What needs to be done:
Word for word, restate all of the entries.

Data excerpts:
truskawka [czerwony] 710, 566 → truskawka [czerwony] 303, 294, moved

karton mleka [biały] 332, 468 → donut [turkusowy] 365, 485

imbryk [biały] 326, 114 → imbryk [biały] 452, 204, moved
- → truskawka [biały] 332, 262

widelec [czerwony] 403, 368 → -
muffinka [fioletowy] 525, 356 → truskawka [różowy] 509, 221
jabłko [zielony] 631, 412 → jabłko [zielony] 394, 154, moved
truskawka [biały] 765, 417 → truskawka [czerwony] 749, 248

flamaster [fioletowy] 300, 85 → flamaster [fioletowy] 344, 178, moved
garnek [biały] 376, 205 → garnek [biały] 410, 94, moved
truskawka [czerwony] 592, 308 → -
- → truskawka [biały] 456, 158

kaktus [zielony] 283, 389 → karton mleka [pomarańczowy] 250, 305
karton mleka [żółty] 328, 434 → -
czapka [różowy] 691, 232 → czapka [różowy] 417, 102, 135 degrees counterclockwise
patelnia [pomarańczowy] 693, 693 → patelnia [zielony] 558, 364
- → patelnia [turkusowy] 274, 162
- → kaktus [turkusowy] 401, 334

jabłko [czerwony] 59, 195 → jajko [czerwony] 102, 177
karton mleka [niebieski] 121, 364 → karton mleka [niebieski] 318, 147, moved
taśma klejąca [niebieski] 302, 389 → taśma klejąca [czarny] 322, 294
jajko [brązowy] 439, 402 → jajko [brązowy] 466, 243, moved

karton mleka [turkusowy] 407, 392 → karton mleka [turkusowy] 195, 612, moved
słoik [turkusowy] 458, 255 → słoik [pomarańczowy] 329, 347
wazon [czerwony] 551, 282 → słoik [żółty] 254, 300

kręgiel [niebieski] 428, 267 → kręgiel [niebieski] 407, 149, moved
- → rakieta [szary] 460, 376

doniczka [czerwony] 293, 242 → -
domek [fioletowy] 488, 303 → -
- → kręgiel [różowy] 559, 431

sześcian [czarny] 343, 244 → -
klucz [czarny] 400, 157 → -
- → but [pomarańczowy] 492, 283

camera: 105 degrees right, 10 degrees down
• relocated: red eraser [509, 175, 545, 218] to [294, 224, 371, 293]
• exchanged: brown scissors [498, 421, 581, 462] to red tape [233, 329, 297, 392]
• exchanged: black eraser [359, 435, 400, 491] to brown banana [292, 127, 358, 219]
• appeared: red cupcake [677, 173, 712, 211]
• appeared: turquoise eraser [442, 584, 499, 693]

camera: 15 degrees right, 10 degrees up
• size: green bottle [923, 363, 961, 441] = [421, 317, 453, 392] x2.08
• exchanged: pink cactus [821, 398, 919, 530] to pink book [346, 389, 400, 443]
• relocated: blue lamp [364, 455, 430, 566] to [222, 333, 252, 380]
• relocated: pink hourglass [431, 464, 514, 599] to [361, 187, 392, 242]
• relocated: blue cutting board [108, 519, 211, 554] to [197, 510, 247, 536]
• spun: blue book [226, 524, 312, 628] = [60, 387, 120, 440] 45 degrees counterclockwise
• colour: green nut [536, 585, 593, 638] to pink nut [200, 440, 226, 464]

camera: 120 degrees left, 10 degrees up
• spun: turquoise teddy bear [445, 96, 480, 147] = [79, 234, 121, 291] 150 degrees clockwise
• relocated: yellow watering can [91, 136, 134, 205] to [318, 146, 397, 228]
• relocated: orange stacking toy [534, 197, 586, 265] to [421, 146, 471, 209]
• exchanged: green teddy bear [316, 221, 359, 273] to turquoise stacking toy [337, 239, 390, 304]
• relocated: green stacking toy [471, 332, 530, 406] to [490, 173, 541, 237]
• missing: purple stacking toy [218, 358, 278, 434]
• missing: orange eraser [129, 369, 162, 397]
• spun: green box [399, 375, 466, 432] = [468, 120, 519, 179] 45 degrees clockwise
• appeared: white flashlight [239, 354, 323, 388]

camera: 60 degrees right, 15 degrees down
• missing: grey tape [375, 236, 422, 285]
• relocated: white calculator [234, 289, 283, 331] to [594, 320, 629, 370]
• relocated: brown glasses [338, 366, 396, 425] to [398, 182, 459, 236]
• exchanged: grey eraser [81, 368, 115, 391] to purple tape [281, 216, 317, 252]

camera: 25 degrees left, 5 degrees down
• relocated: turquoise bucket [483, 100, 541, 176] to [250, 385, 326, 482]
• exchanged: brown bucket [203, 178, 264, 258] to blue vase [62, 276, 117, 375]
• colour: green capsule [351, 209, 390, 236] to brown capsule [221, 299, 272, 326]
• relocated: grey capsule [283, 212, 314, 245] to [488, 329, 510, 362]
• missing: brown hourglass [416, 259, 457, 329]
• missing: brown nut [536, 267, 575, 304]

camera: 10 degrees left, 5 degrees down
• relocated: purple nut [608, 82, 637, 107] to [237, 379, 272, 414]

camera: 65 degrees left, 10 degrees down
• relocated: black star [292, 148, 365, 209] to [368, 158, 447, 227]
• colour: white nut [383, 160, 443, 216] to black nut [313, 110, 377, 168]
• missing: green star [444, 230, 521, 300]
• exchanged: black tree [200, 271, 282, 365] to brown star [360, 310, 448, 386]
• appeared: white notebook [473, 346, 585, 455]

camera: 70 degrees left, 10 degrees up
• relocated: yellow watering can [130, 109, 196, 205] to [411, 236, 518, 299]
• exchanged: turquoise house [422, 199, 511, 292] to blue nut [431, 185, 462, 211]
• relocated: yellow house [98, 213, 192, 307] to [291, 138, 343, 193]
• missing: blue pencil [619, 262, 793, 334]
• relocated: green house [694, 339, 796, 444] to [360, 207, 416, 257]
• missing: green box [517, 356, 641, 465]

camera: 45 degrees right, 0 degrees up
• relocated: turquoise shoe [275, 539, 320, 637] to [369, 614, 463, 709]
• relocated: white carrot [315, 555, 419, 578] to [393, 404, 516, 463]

Solution to this task:
truskawka [czerwony] 710, 566 → truskawka [czerwony] 303, 294, moved

karton mleka [biały] 332, 468 → donut [turkusowy] 365, 485

imbryk [biały] 326, 114 → imbryk [biały] 452, 204, moved
- → truskawka [biały] 332, 262

widelec [czerwony] 403, 368 → -
muffinka [fioletowy] 525, 356 → truskawka [różowy] 509, 221
jabłko [zielony] 631, 412 → jabłko [zielony] 394, 154, moved
truskawka [biały] 765, 417 → truskawka [czerwony] 749, 248

flamaster [fioletowy] 300, 85 → flamaster [fioletowy] 344, 178, moved
garnek [biały] 376, 205 → garnek [biały] 410, 94, moved
truskawka [czerwony] 592, 308 → -
- → truskawka [biały] 456, 158

kaktus [zielony] 283, 389 → karton mleka [pomarańczowy] 250, 305
karton mleka [żółty] 328, 434 → -
czapka [różowy] 691, 232 → czapka [różowy] 417, 102, 135 degrees counterclockwise
patelnia [pomarańczowy] 693, 693 → patelnia [zielony] 558, 364
- → patelnia [turkusowy] 274, 162
- → kaktus [turkusowy] 401, 334

jabłko [czerwony] 59, 195 → jajko [czerwony] 102, 177
karton mleka [niebieski] 121, 364 → karton mleka [niebieski] 318, 147, moved
taśma klejąca [niebieski] 302, 389 → taśma klejąca [czarny] 322, 294
jajko [brązowy] 439, 402 → jajko [brązowy] 466, 243, moved

karton mleka [turkusowy] 407, 392 → karton mleka [turkusowy] 195, 612, moved
słoik [turkusowy] 458, 255 → słoik [pomarańczowy] 329, 347
wazon [czerwony] 551, 282 → słoik [żółty] 254, 300

kręgiel [niebieski] 428, 267 → kręgiel [niebieski] 407, 149, moved
- → rakieta [szary] 460, 376

doniczka [czerwony] 293, 242 → -
domek [fioletowy] 488, 303 → -
- → kręgiel [różowy] 559, 431

sześcian [czarny] 343, 244 → -
klucz [czarny] 400, 157 → -
- → but [pomarańczowy] 492, 283

camera: 105 degrees right, 10 degrees down
• relocated: red eraser [509, 175, 545, 218] to [294, 224, 371, 293]
• exchanged: brown scissors [498, 421, 581, 462] to red tape [233, 329, 297, 392]
• exchanged: black eraser [359, 435, 400, 491] to brown banana [292, 127, 358, 219]
• appeared: red cupcake [677, 173, 712, 211]
• appeared: turquoise eraser [442, 584, 499, 693]

camera: 15 degrees right, 10 degrees up
• size: green bottle [923, 363, 961, 441] = [421, 317, 453, 392] x2.08
• exchanged: pink cactus [821, 398, 919, 530] to pink book [346, 389, 400, 443]
• relocated: blue lamp [364, 455, 430, 566] to [222, 333, 252, 380]
• relocated: pink hourglass [431, 464, 514, 599] to [361, 187, 392, 242]
• relocated: blue cutting board [108, 519, 211, 554] to [197, 510, 247, 536]
• spun: blue book [226, 524, 312, 628] = [60, 387, 120, 440] 45 degrees counterclockwise
• colour: green nut [536, 585, 593, 638] to pink nut [200, 440, 226, 464]

camera: 120 degrees left, 10 degrees up
• spun: turquoise teddy bear [445, 96, 480, 147] = [79, 234, 121, 291] 150 degrees clockwise
• relocated: yellow watering can [91, 136, 134, 205] to [318, 146, 397, 228]
• relocated: orange stacking toy [534, 197, 586, 265] to [421, 146, 471, 209]
• exchanged: green teddy bear [316, 221, 359, 273] to turquoise stacking toy [337, 239, 390, 304]
• relocated: green stacking toy [471, 332, 530, 406] to [490, 173, 541, 237]
• missing: purple stacking toy [218, 358, 278, 434]
• missing: orange eraser [129, 369, 162, 397]
• spun: green box [399, 375, 466, 432] = [468, 120, 519, 179] 45 degrees clockwise
• appeared: white flashlight [239, 354, 323, 388]

camera: 60 degrees right, 15 degrees down
• missing: grey tape [375, 236, 422, 285]
• relocated: white calculator [234, 289, 283, 331] to [594, 320, 629, 370]
• relocated: brown glasses [338, 366, 396, 425] to [398, 182, 459, 236]
• exchanged: grey eraser [81, 368, 115, 391] to purple tape [281, 216, 317, 252]

camera: 25 degrees left, 5 degrees down
• relocated: turquoise bucket [483, 100, 541, 176] to [250, 385, 326, 482]
• exchanged: brown bucket [203, 178, 264, 258] to blue vase [62, 276, 117, 375]
• colour: green capsule [351, 209, 390, 236] to brown capsule [221, 299, 272, 326]
• relocated: grey capsule [283, 212, 314, 245] to [488, 329, 510, 362]
• missing: brown hourglass [416, 259, 457, 329]
• missing: brown nut [536, 267, 575, 304]

camera: 10 degrees left, 5 degrees down
• relocated: purple nut [608, 82, 637, 107] to [237, 379, 272, 414]

camera: 65 degrees left, 10 degrees down
• relocated: black star [292, 148, 365, 209] to [368, 158, 447, 227]
• colour: white nut [383, 160, 443, 216] to black nut [313, 110, 377, 168]
• missing: green star [444, 230, 521, 300]
• exchanged: black tree [200, 271, 282, 365] to brown star [360, 310, 448, 386]
• appeared: white notebook [473, 346, 585, 455]

camera: 70 degrees left, 10 degrees up
• relocated: yellow watering can [130, 109, 196, 205] to [411, 236, 518, 299]
• exchanged: turquoise house [422, 199, 511, 292] to blue nut [431, 185, 462, 211]
• relocated: yellow house [98, 213, 192, 307] to [291, 138, 343, 193]
• missing: blue pencil [619, 262, 793, 334]
• relocated: green house [694, 339, 796, 444] to [360, 207, 416, 257]
• missing: green box [517, 356, 641, 465]

camera: 45 degrees right, 0 degrees up
• relocated: turquoise shoe [275, 539, 320, 637] to [369, 614, 463, 709]
• relocated: white carrot [315, 555, 419, 578] to [393, 404, 516, 463]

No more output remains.